[Collected data entries]
• • • •
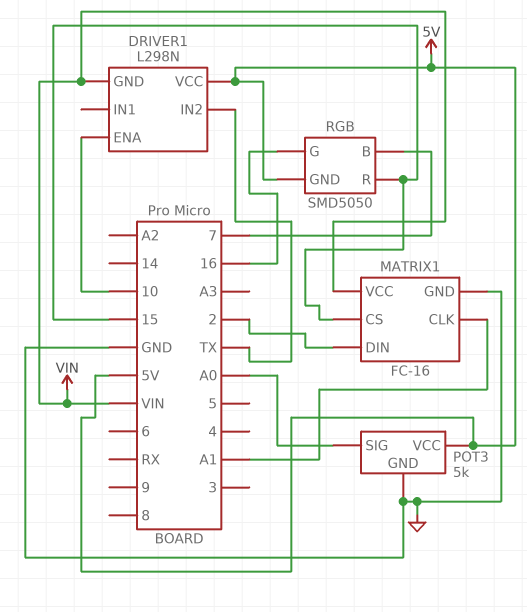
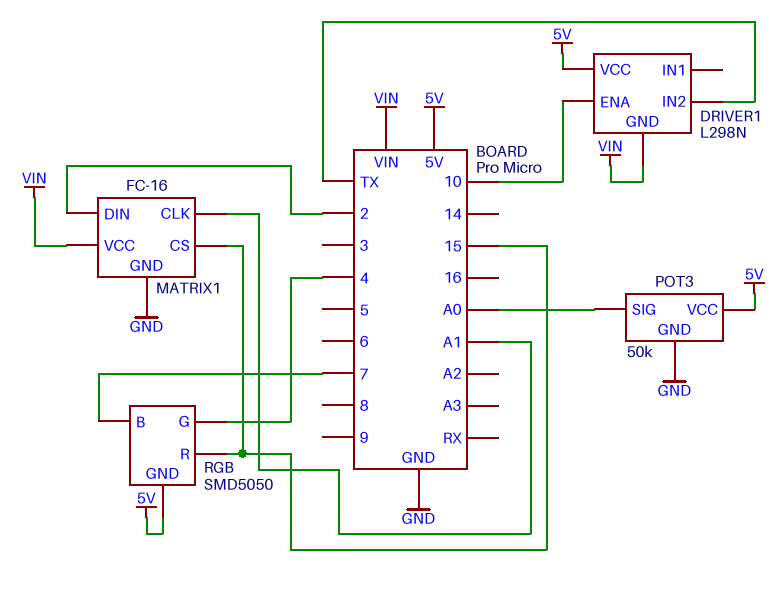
POT3: 5k -> 50k
RGB pin G: 16 -> 4

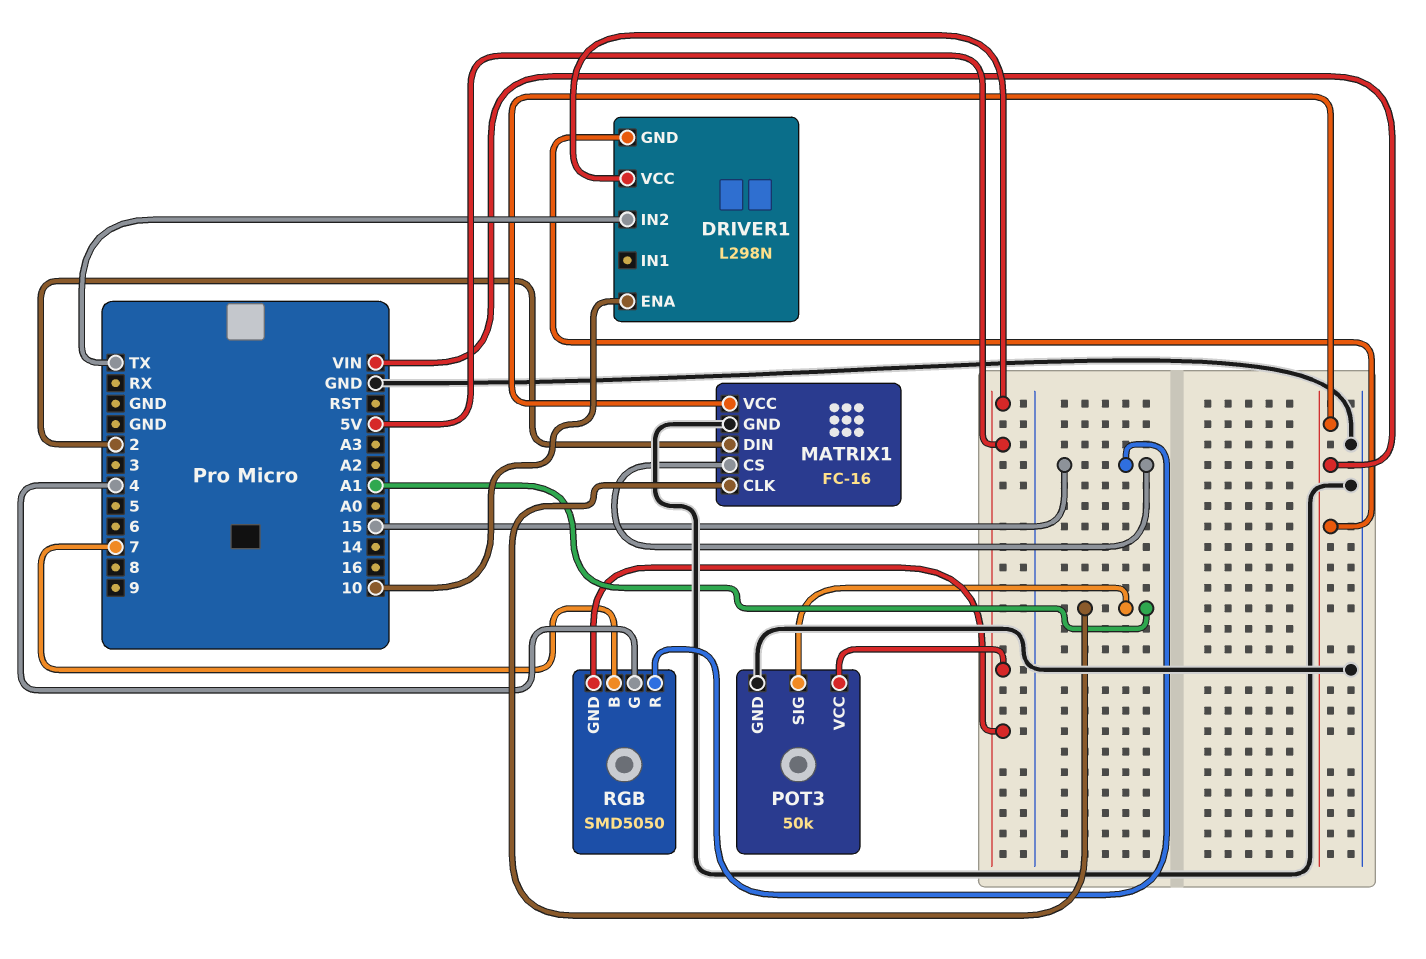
POT3 pin SIG: A0 -> A1

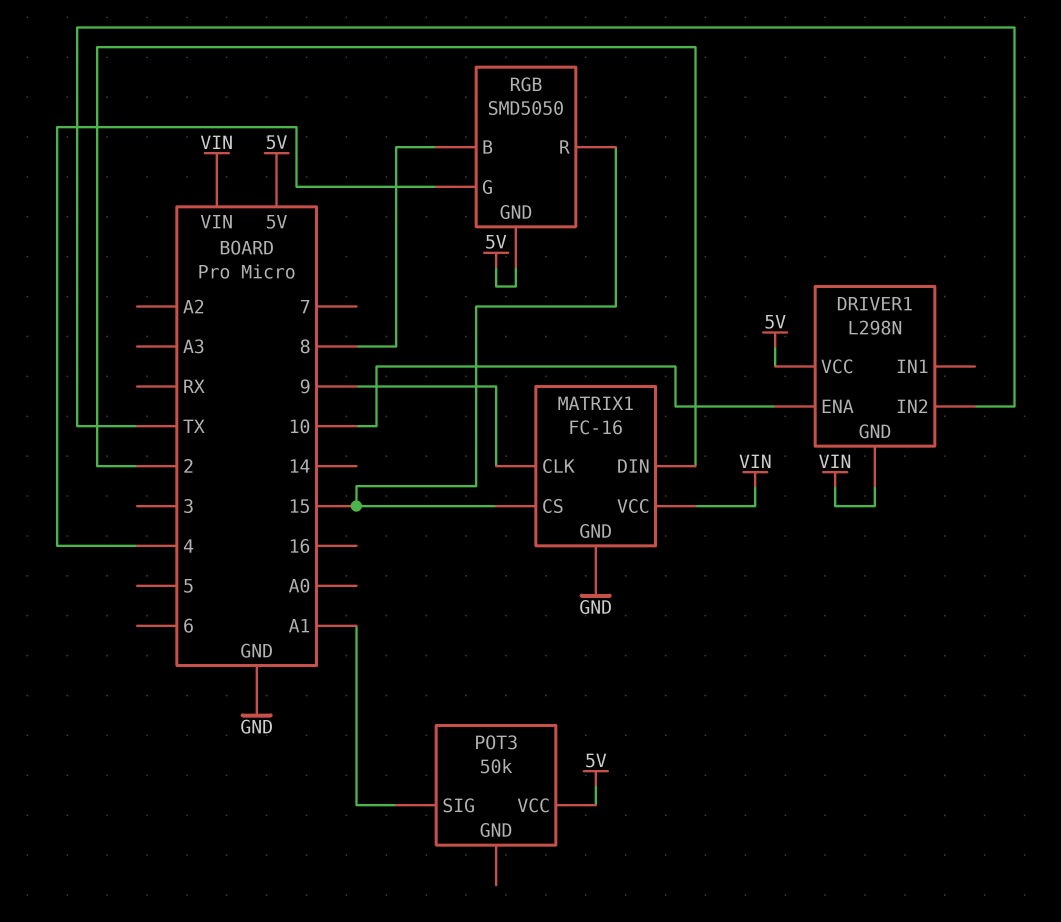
MATRIX1 pin CLK: A1 -> 9
POT3 pin GND: GND -> none
RGB pin B: 7 -> 8

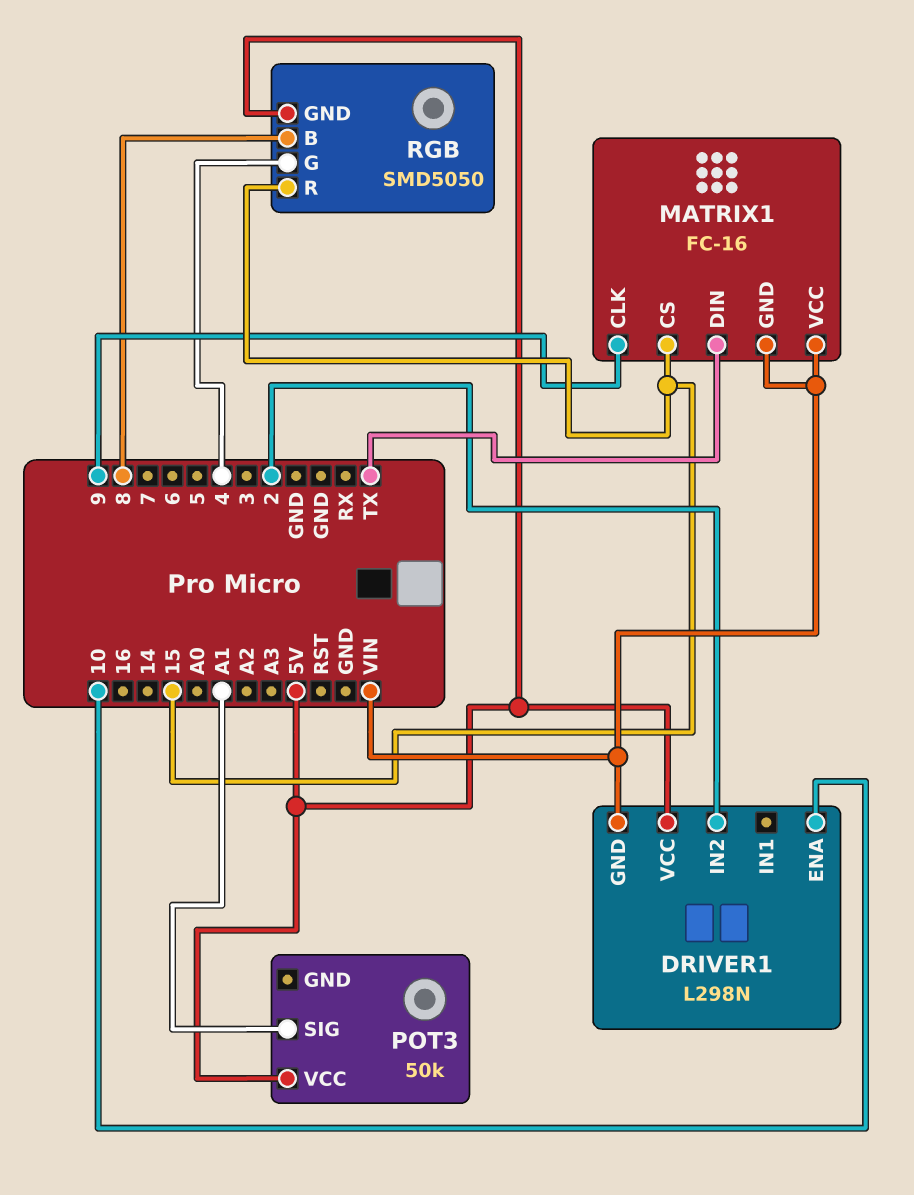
DRIVER1 pin IN2: TX -> 2
MATRIX1 pin DIN: 2 -> TX
MATRIX1 pin GND: GND -> VIN

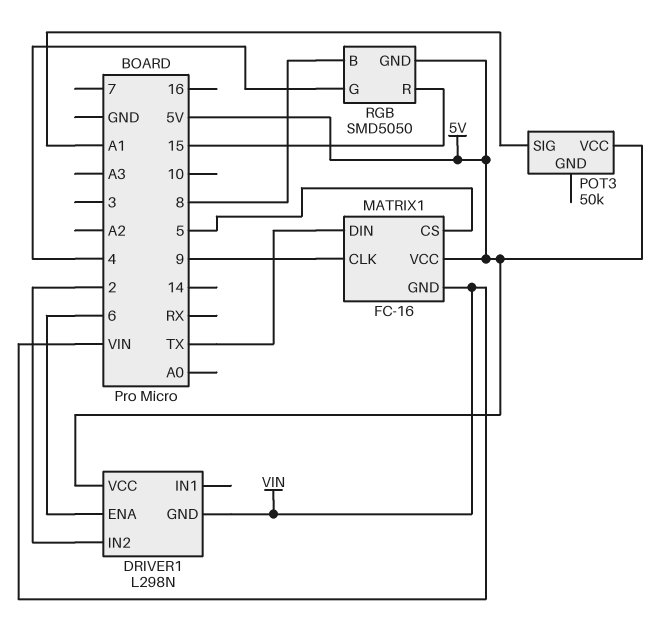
DRIVER1 pin ENA: 10 -> 6
MATRIX1 pin CS: 15 -> 5
MATRIX1 pin VCC: VIN -> 5V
• • • •
◆ **Exercise details**: Using the entries above, copy exactly the lines from the one containing "DRIVER1 pin ENA: 10 -> 6" through the last, both included.

◆ **Result of this task**:
DRIVER1 pin ENA: 10 -> 6
MATRIX1 pin CS: 15 -> 5
MATRIX1 pin VCC: VIN -> 5V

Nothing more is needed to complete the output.